**INFORMATION PROVIDED:**

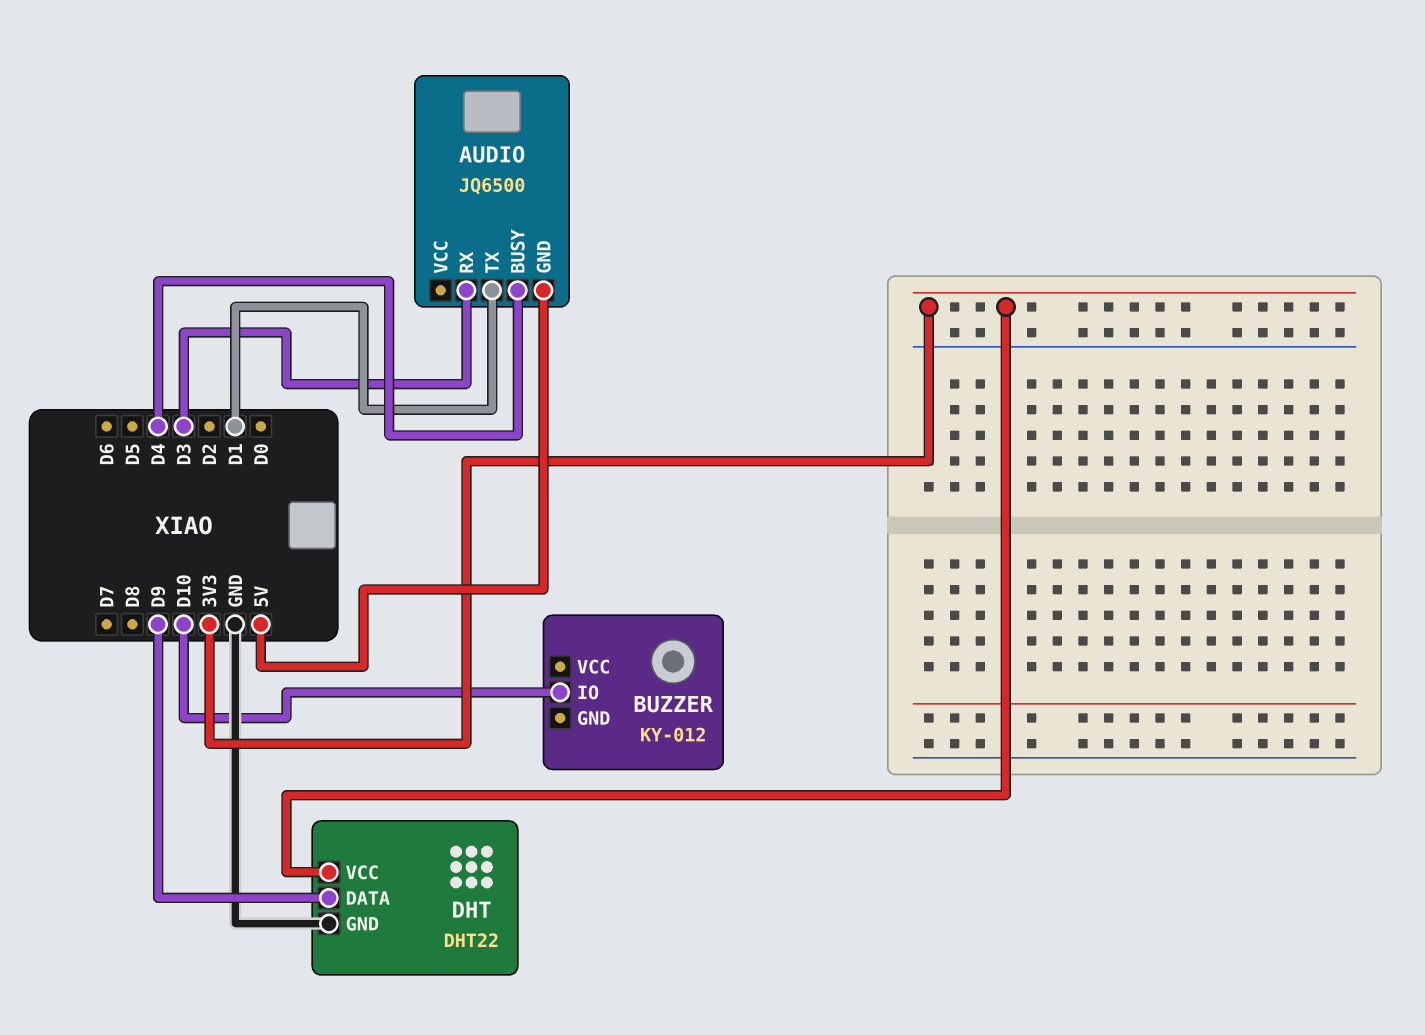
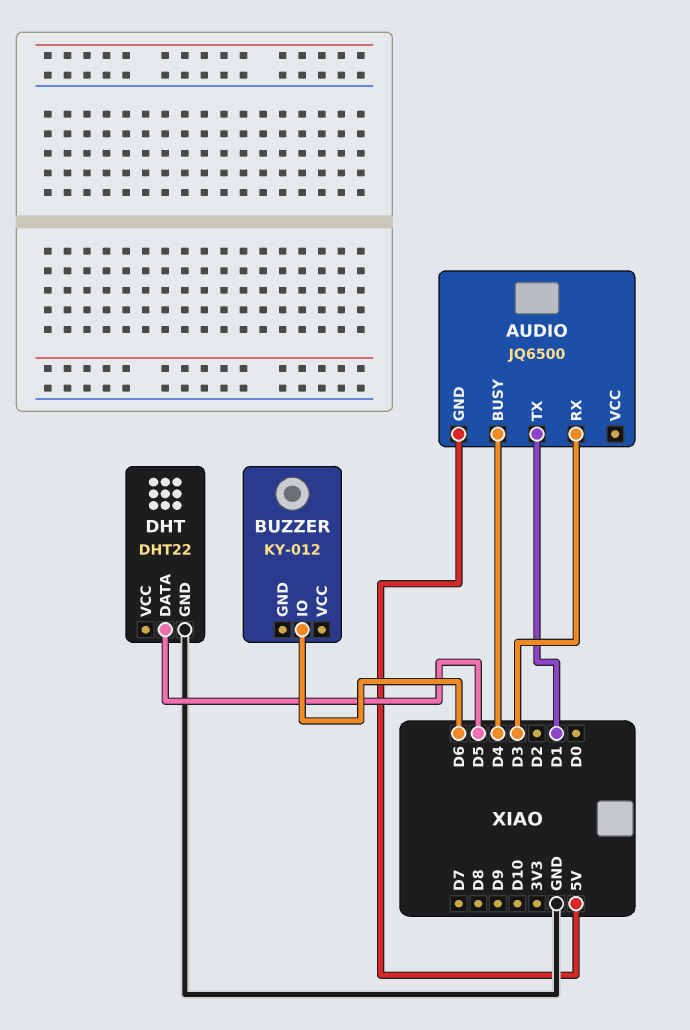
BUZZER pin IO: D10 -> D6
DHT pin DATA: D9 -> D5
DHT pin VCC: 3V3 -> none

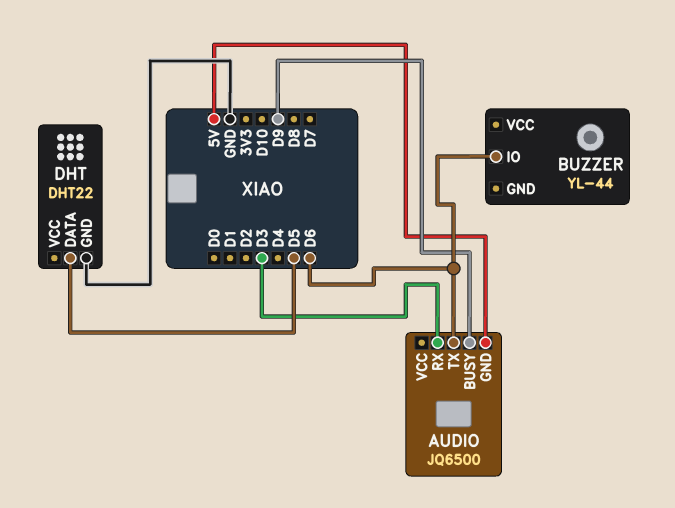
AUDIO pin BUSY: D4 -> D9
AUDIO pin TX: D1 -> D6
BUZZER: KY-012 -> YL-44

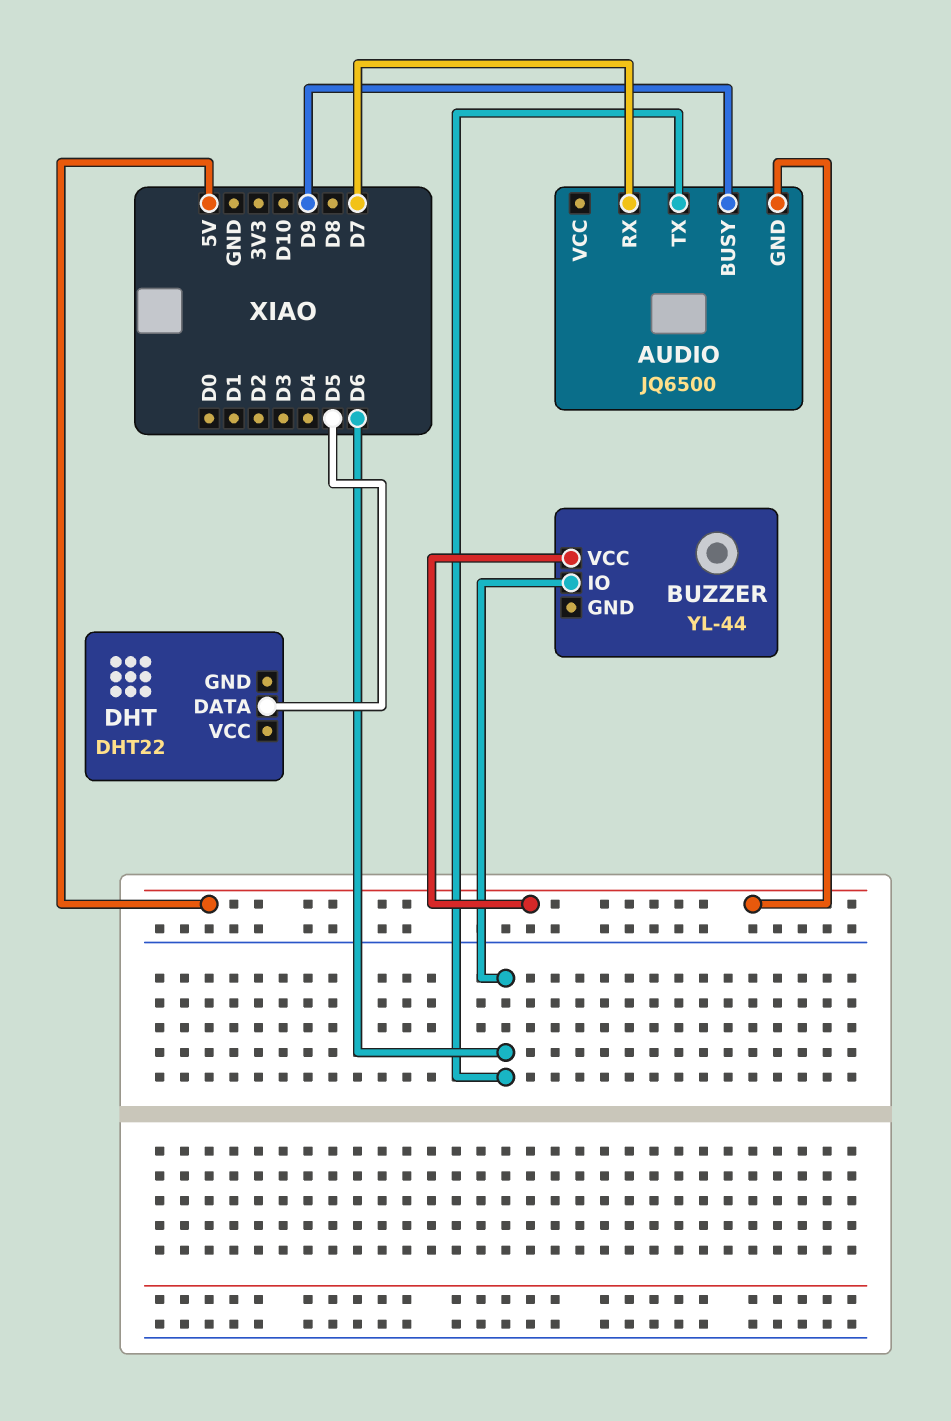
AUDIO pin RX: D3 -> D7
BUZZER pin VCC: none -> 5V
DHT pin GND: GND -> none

**EXERCISE:** Copy the material verbatim. The pictures are not part of the copy.

**REPLY:**
BUZZER pin IO: D10 -> D6
DHT pin DATA: D9 -> D5
DHT pin VCC: 3V3 -> none

AUDIO pin BUSY: D4 -> D9
AUDIO pin TX: D1 -> D6
BUZZER: KY-012 -> YL-44

AUDIO pin RX: D3 -> D7
BUZZER pin VCC: none -> 5V
DHT pin GND: GND -> none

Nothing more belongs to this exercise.